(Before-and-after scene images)

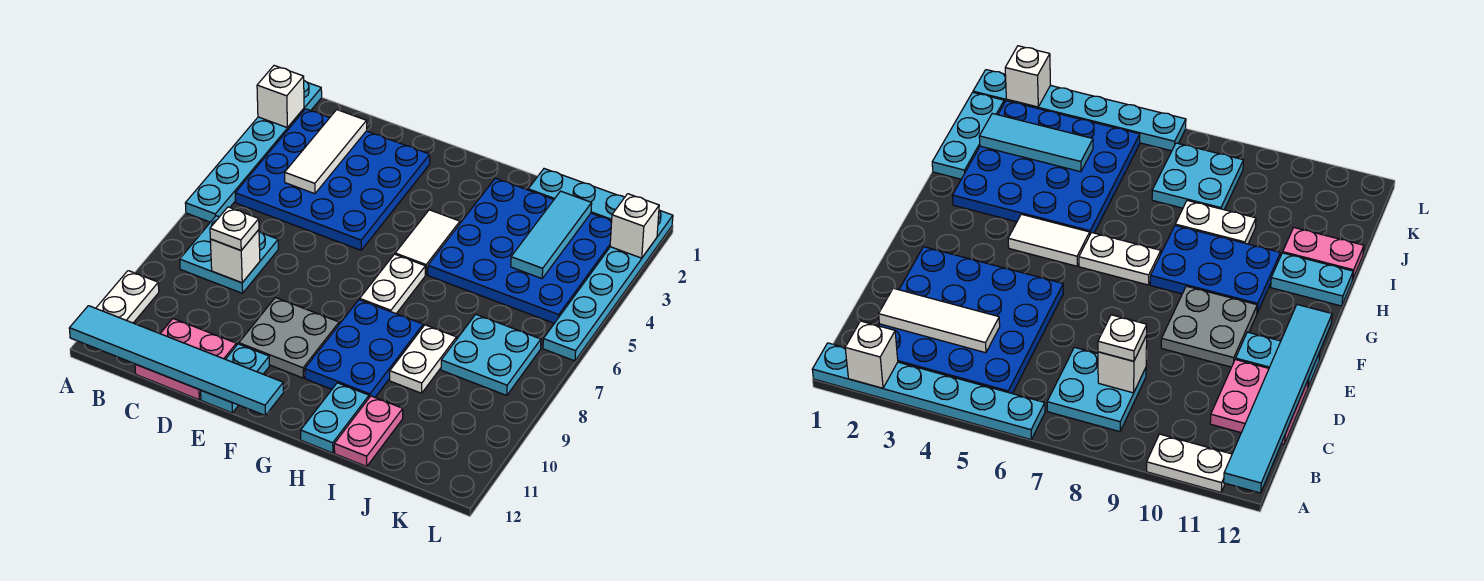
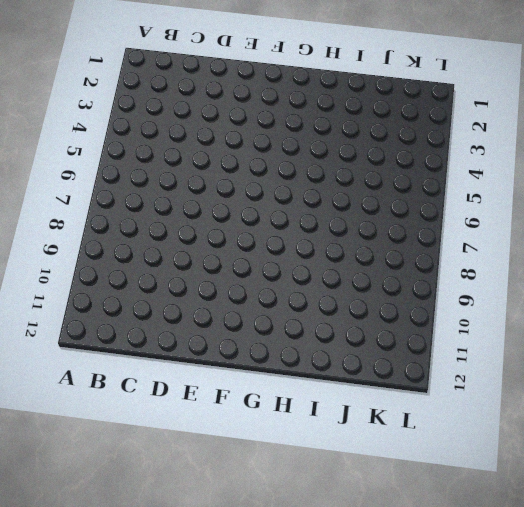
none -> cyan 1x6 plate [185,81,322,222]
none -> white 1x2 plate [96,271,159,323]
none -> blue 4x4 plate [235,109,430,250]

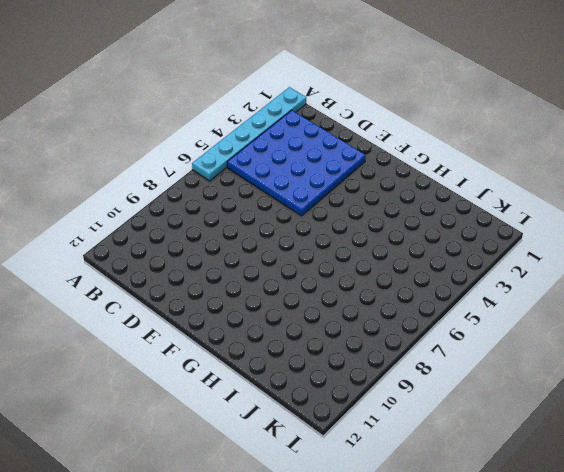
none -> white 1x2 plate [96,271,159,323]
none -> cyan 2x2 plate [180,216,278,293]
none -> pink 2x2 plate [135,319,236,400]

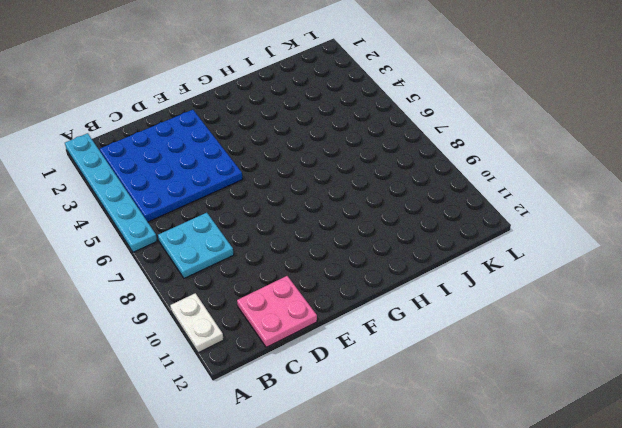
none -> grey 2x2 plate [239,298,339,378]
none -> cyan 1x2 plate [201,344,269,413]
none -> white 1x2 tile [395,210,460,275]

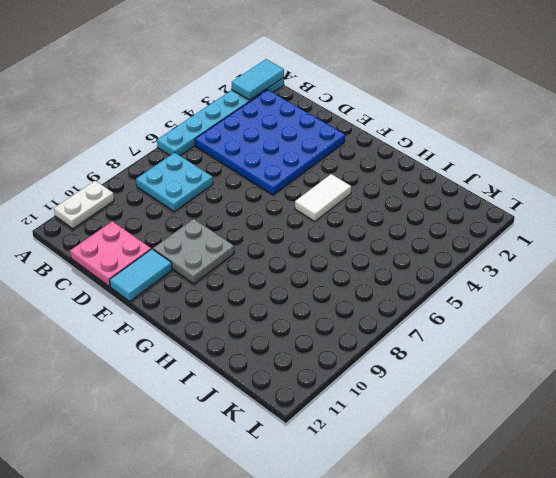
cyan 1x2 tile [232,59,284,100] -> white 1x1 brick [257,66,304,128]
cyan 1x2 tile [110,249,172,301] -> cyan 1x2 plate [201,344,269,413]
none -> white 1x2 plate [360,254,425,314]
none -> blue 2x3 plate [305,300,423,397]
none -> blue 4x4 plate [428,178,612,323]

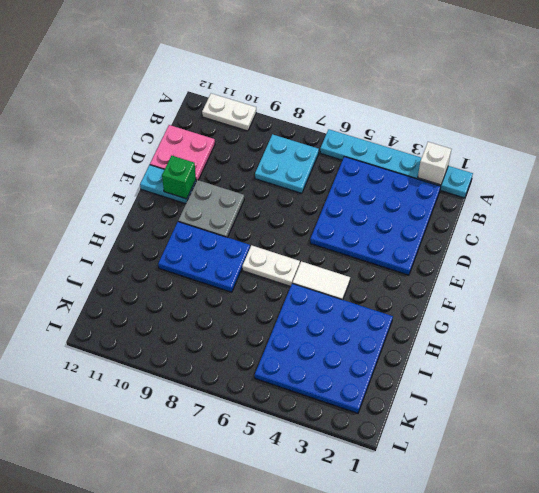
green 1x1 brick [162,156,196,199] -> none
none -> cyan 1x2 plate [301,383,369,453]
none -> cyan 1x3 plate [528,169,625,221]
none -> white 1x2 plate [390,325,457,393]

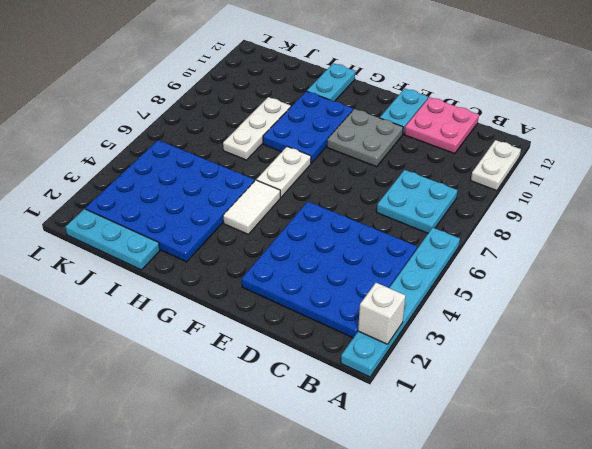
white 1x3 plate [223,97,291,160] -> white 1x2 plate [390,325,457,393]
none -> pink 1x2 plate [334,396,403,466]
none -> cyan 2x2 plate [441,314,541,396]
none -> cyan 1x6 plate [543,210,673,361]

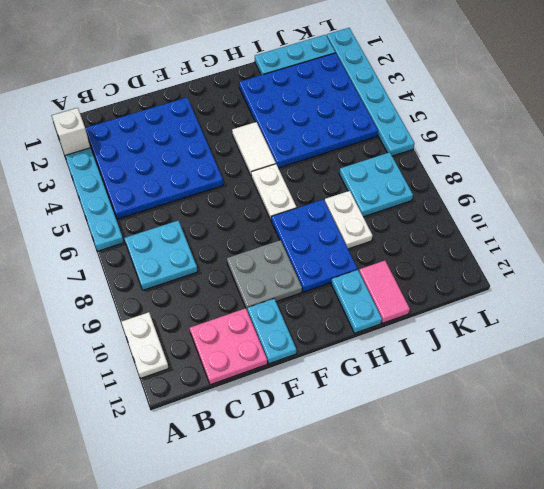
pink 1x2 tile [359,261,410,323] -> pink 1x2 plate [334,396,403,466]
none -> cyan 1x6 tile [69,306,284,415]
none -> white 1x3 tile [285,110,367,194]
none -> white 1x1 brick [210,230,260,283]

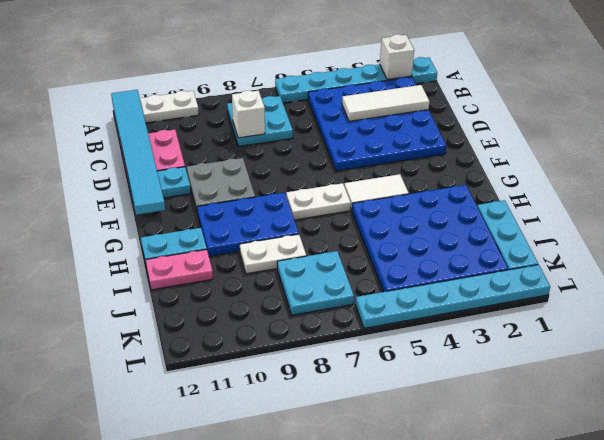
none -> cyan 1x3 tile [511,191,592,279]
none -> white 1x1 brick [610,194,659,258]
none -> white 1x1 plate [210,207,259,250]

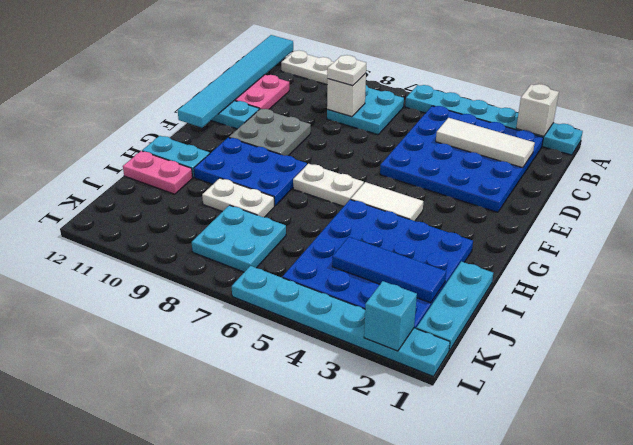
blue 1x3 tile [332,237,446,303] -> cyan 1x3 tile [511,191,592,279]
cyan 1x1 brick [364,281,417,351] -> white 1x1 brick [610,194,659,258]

**About this exercise:** The copy must begin at the line containing "none -> cyan 1x2 plate [201,344,269,413]" and end at the last line of the data above, with every line retyped exactly and no pictures included.

**Response below:**
none -> cyan 1x2 plate [201,344,269,413]
none -> white 1x2 tile [395,210,460,275]

cyan 1x2 tile [232,59,284,100] -> white 1x1 brick [257,66,304,128]
cyan 1x2 tile [110,249,172,301] -> cyan 1x2 plate [201,344,269,413]
none -> white 1x2 plate [360,254,425,314]
none -> blue 2x3 plate [305,300,423,397]
none -> blue 4x4 plate [428,178,612,323]

green 1x1 brick [162,156,196,199] -> none
none -> cyan 1x2 plate [301,383,369,453]
none -> cyan 1x3 plate [528,169,625,221]
none -> white 1x2 plate [390,325,457,393]

white 1x3 plate [223,97,291,160] -> white 1x2 plate [390,325,457,393]
none -> pink 1x2 plate [334,396,403,466]
none -> cyan 2x2 plate [441,314,541,396]
none -> cyan 1x6 plate [543,210,673,361]

pink 1x2 tile [359,261,410,323] -> pink 1x2 plate [334,396,403,466]
none -> cyan 1x6 tile [69,306,284,415]
none -> white 1x3 tile [285,110,367,194]
none -> white 1x1 brick [210,230,260,283]

none -> cyan 1x3 tile [511,191,592,279]
none -> white 1x1 brick [610,194,659,258]
none -> white 1x1 plate [210,207,259,250]

blue 1x3 tile [332,237,446,303] -> cyan 1x3 tile [511,191,592,279]
cyan 1x1 brick [364,281,417,351] -> white 1x1 brick [610,194,659,258]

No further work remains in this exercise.